┌──
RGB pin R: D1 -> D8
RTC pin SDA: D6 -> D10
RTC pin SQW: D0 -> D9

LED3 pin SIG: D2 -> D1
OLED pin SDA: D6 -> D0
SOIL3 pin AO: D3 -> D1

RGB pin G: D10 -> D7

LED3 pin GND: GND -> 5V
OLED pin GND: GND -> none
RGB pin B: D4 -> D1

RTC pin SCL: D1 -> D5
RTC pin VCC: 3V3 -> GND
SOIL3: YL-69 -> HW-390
└──
▶ **Exercise**
Lines that include the word "OLED" are to be extracted from the data above.

▶ **Problem solution**
OLED pin SDA: D6 -> D0
OLED pin GND: GND -> none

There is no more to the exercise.